==== EXCERPTED RECORDS ====

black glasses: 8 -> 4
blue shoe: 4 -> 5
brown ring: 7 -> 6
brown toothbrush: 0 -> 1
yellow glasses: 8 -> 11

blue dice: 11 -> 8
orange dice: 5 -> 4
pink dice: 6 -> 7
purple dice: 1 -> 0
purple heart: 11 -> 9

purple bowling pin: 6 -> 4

====
==== EXCERPTED RECORDS ====

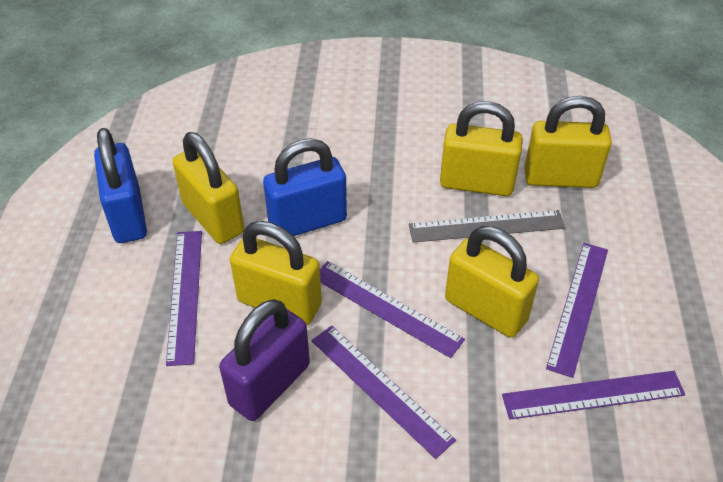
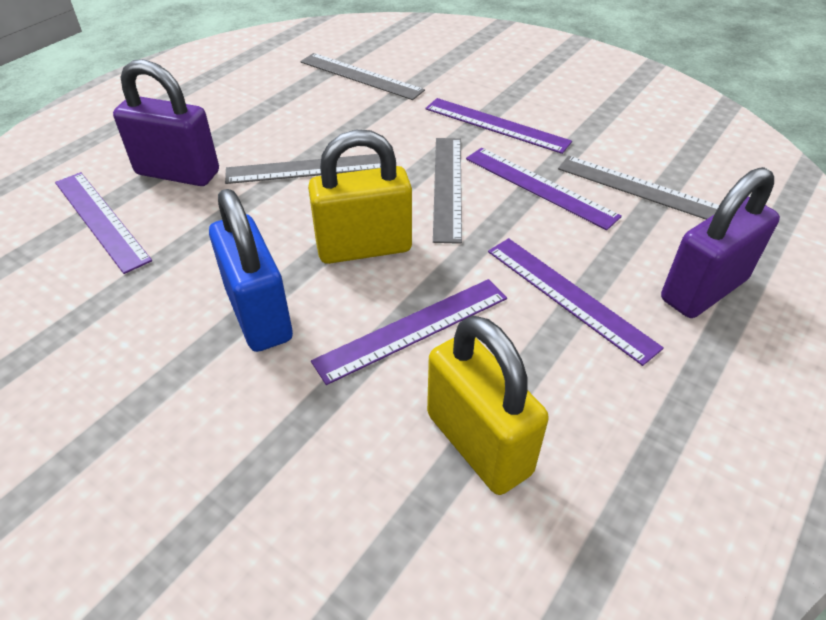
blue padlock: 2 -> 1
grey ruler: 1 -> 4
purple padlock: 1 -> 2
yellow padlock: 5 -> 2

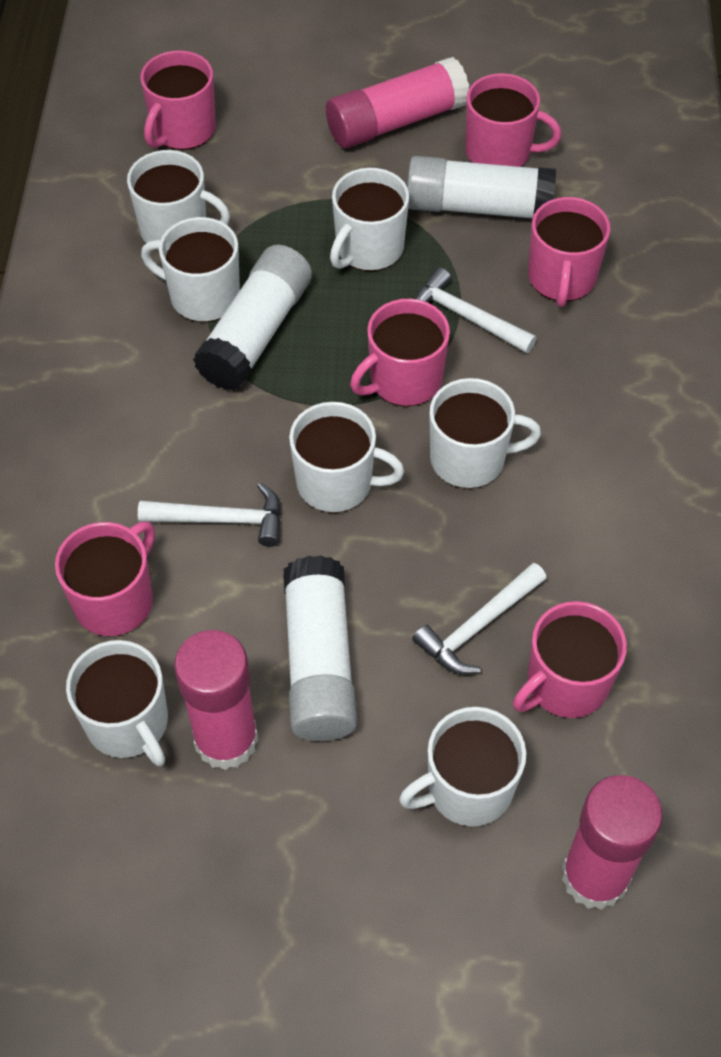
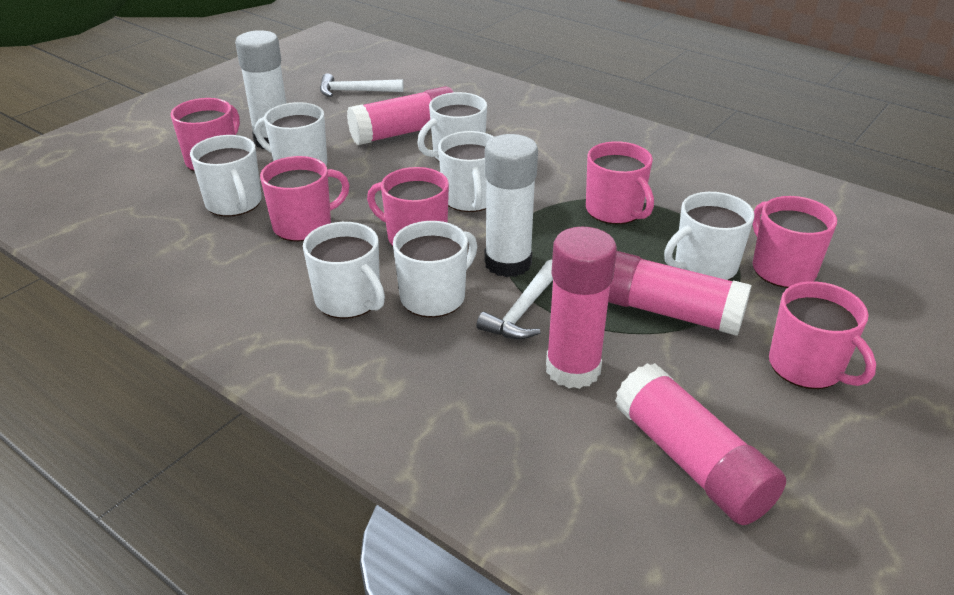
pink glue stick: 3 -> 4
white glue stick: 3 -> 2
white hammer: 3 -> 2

====

# INSTRUCTIONS TO FOLLOW
The entries above hold the needed span. Transcribe exactly the lines from the one with "black glasses: 8 -> 4" to the one with "purple bowling pin: 6 -> 4", both included.

# ANSWER BELOW
black glasses: 8 -> 4
blue shoe: 4 -> 5
brown ring: 7 -> 6
brown toothbrush: 0 -> 1
yellow glasses: 8 -> 11

blue dice: 11 -> 8
orange dice: 5 -> 4
pink dice: 6 -> 7
purple dice: 1 -> 0
purple heart: 11 -> 9

purple bowling pin: 6 -> 4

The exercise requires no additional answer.